Instructions for the task
There is material below. Print exactly the lines starting at the line with "white gift: 0 -> 2" and ending at the line with "yellow lemon: 1 -> 0", ends included, and no others.

━━━ Given information ━━━

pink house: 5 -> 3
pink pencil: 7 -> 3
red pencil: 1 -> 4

━━━
━━━ Given information ━━━

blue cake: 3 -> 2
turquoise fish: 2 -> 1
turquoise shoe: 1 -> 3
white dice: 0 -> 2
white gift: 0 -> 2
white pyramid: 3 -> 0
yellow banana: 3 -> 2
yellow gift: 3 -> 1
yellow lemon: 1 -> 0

━━━

Response to this task
white gift: 0 -> 2
white pyramid: 3 -> 0
yellow banana: 3 -> 2
yellow gift: 3 -> 1
yellow lemon: 1 -> 0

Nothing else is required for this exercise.